— WHAT IS NEEDED —
An exact transcription of every entry is required, with the images left out.

____

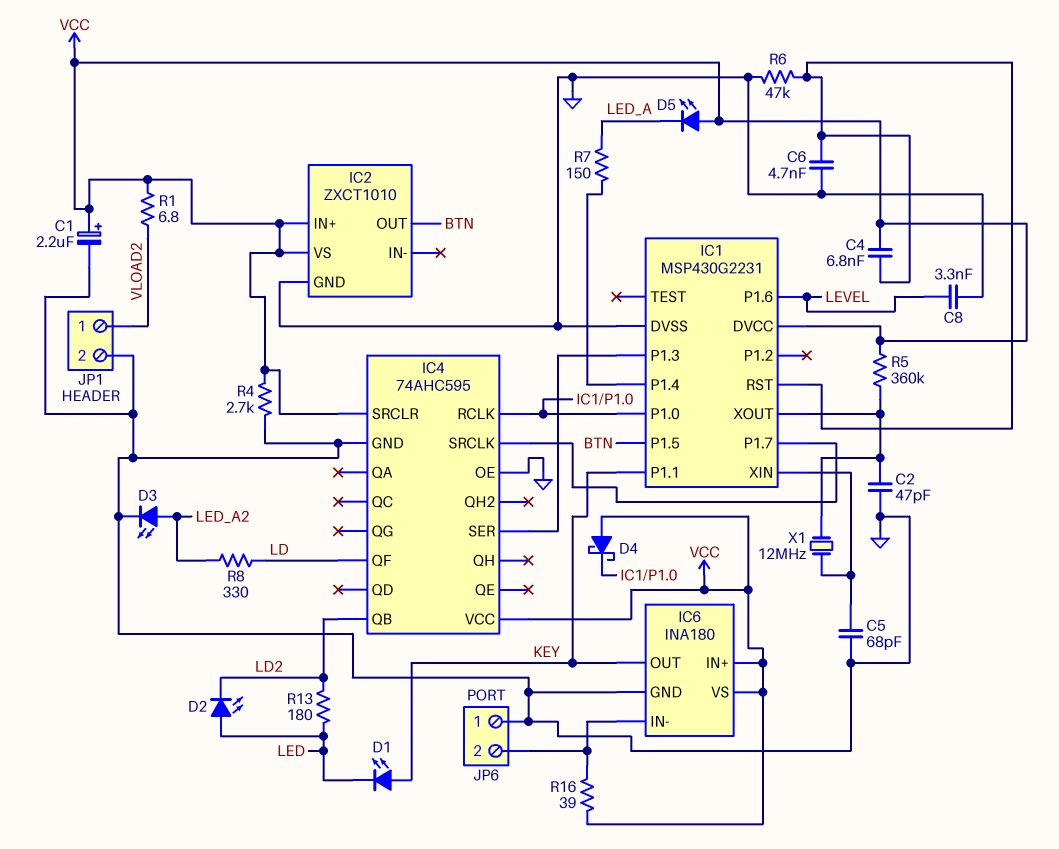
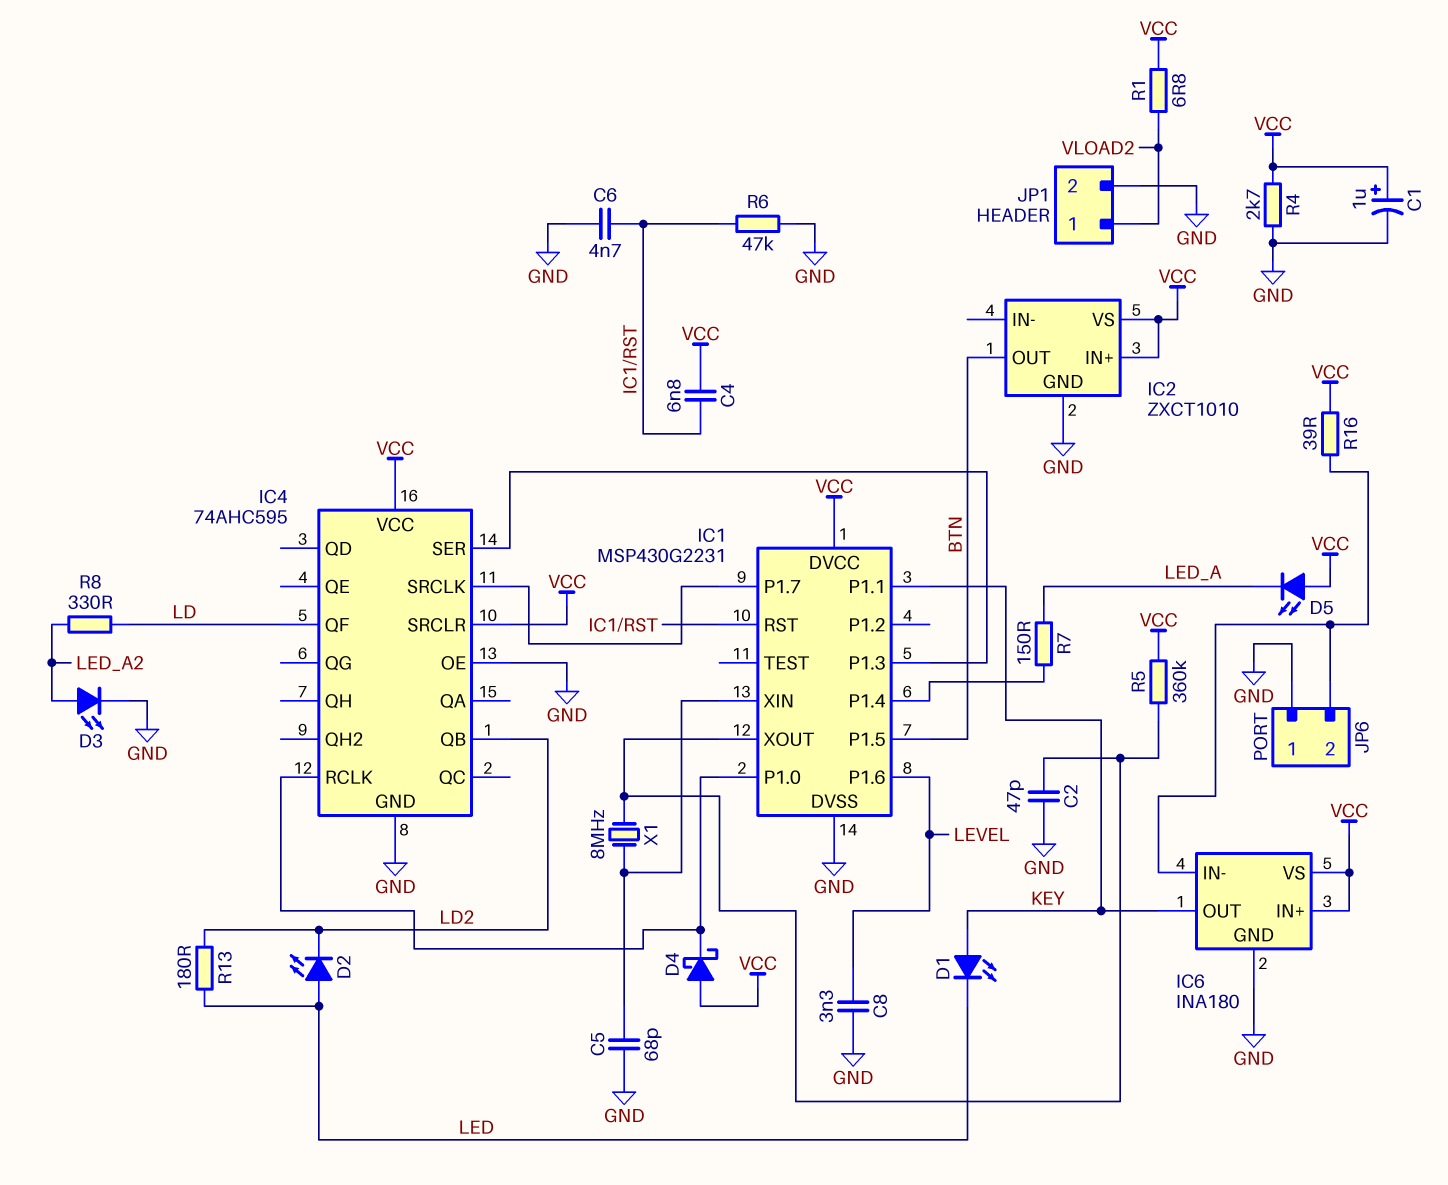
C1: 2.2uF (plus VCC, minus GND) -> 1uF (plus VCC, minus GND)
X1: 12MHz (IC1/XIN, IC1/XOUT) -> 8MHz (IC1/XIN, IC1/XOUT)

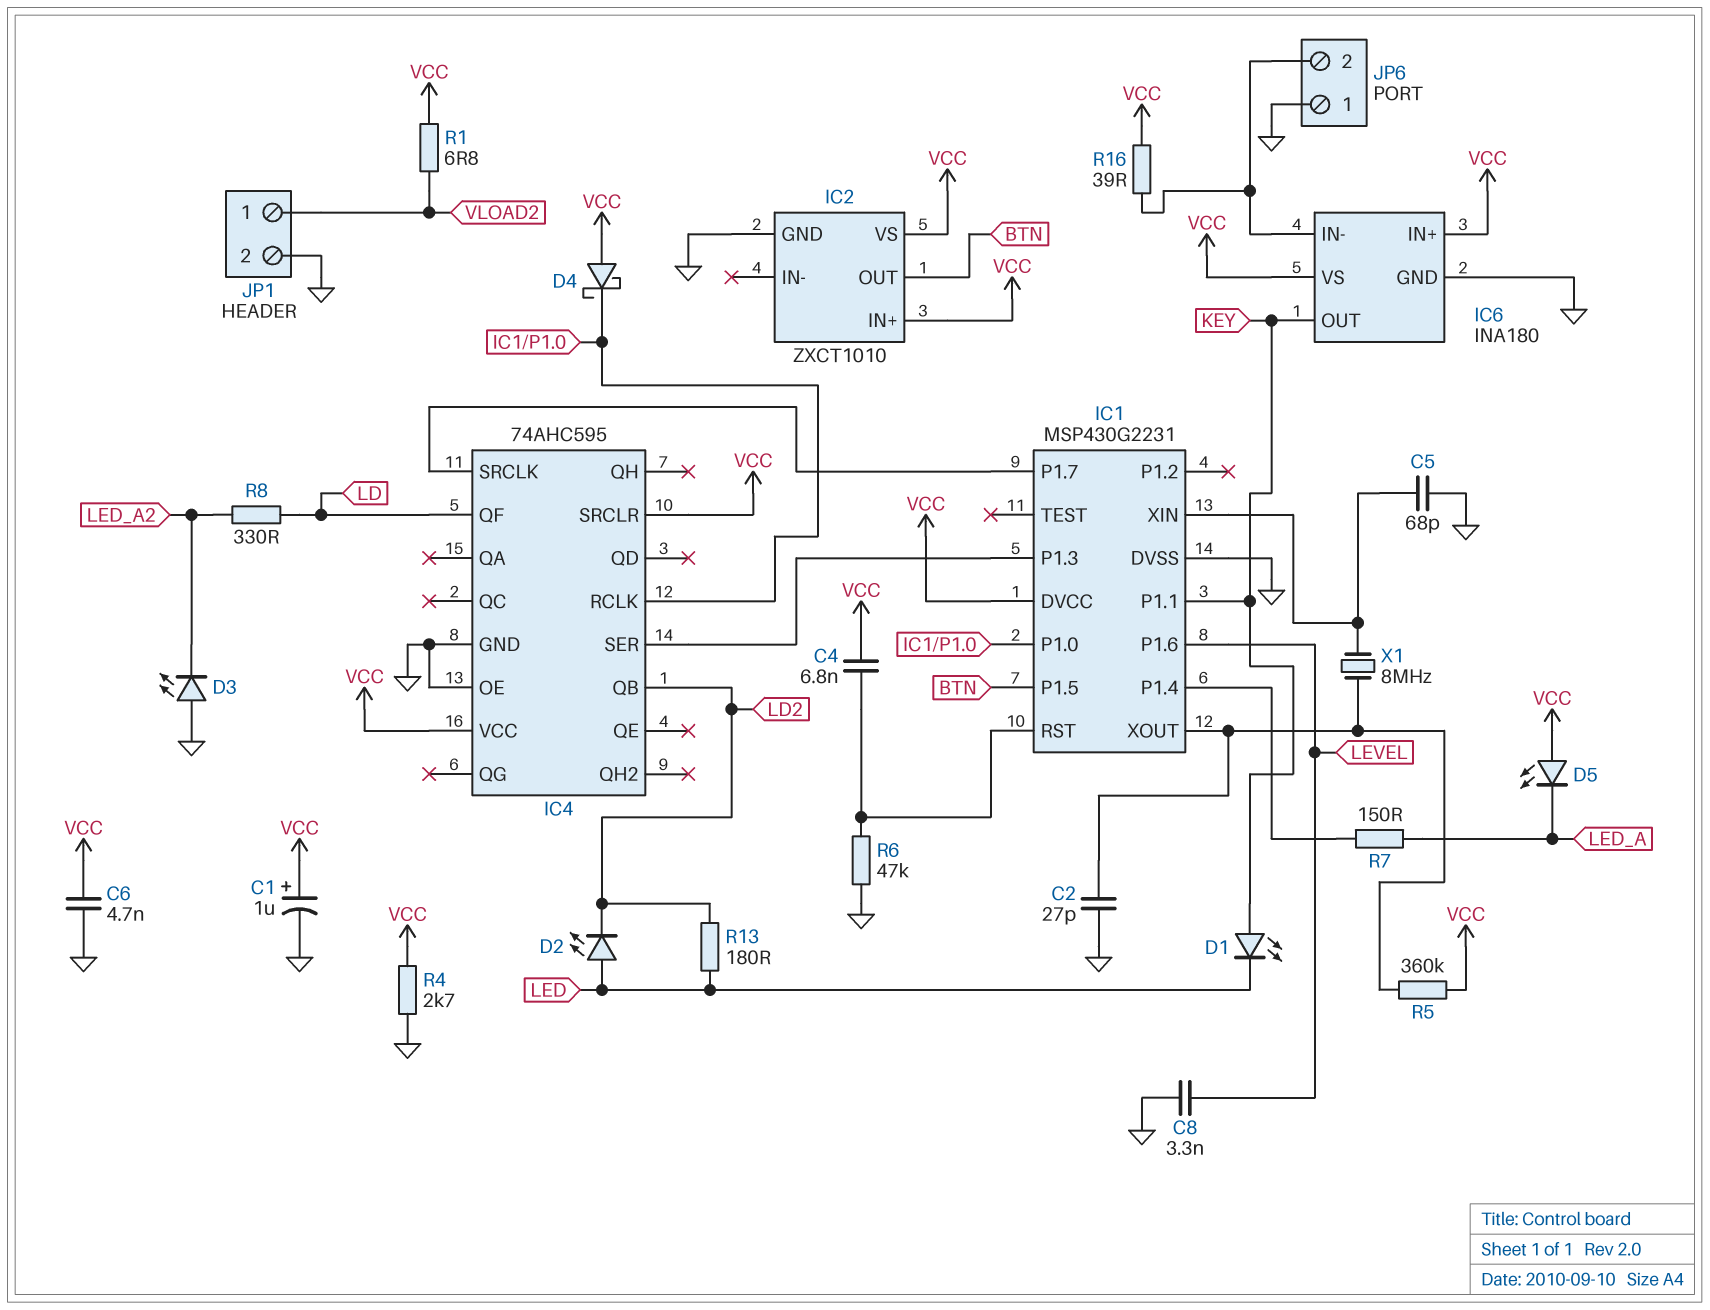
C2: 47pF (GND, IC1/XOUT) -> 27pF (GND, IC1/XOUT)
C6: 4.7nF (GND, IC1/RST) -> 4.7nF (GND, VCC)
D3: LED (A LED_A2, K GND) -> LED (A GND, K LED_A2)

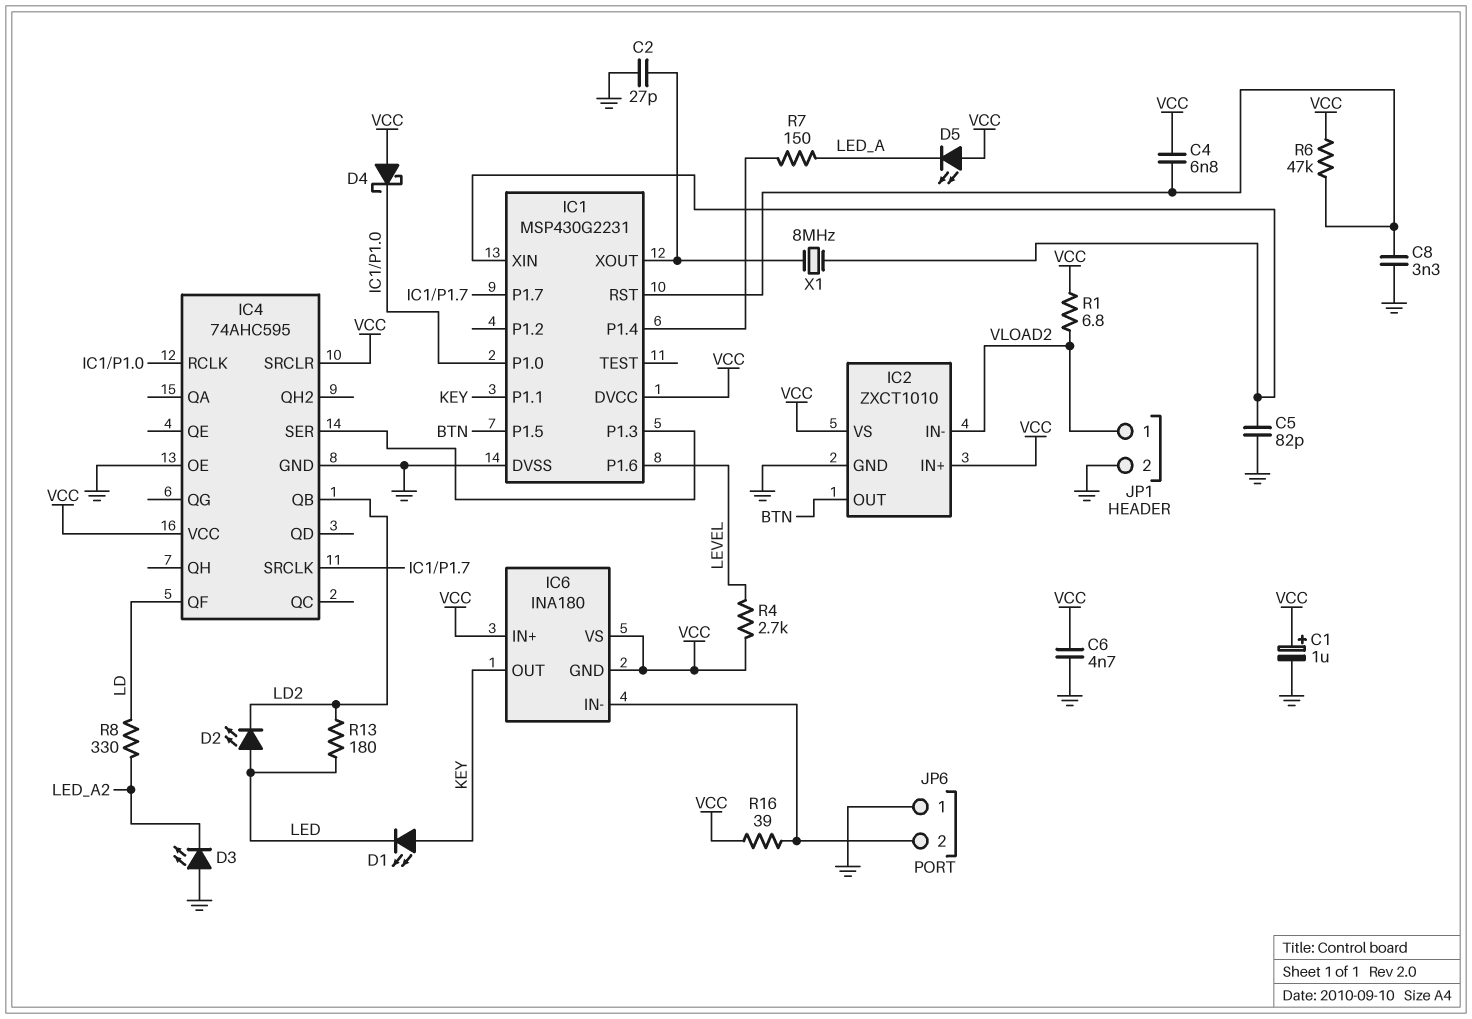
C5: 68pF (GND, IC1/XIN) -> 82pF (GND, IC1/XIN)
C8: 3.3nF (GND, LEVEL) -> 3.3nF (GND, IC1/RST)
IC2 pin IN-: none -> VLOAD2
IC6 pin GND: GND -> VCC
R4: 2.7k (GND, VCC) -> 2.7k (LEVEL, VCC)
R5: 360k (IC1/XOUT, VCC) -> none
R6: 47k (GND, IC1/RST) -> 47k (IC1/RST, VCC)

____

— ANSWER FOR THIS EXERCISE —
C1: 2.2uF (plus VCC, minus GND) -> 1uF (plus VCC, minus GND)
X1: 12MHz (IC1/XIN, IC1/XOUT) -> 8MHz (IC1/XIN, IC1/XOUT)

C2: 47pF (GND, IC1/XOUT) -> 27pF (GND, IC1/XOUT)
C6: 4.7nF (GND, IC1/RST) -> 4.7nF (GND, VCC)
D3: LED (A LED_A2, K GND) -> LED (A GND, K LED_A2)

C5: 68pF (GND, IC1/XIN) -> 82pF (GND, IC1/XIN)
C8: 3.3nF (GND, LEVEL) -> 3.3nF (GND, IC1/RST)
IC2 pin IN-: none -> VLOAD2
IC6 pin GND: GND -> VCC
R4: 2.7k (GND, VCC) -> 2.7k (LEVEL, VCC)
R5: 360k (IC1/XOUT, VCC) -> none
R6: 47k (GND, IC1/RST) -> 47k (IC1/RST, VCC)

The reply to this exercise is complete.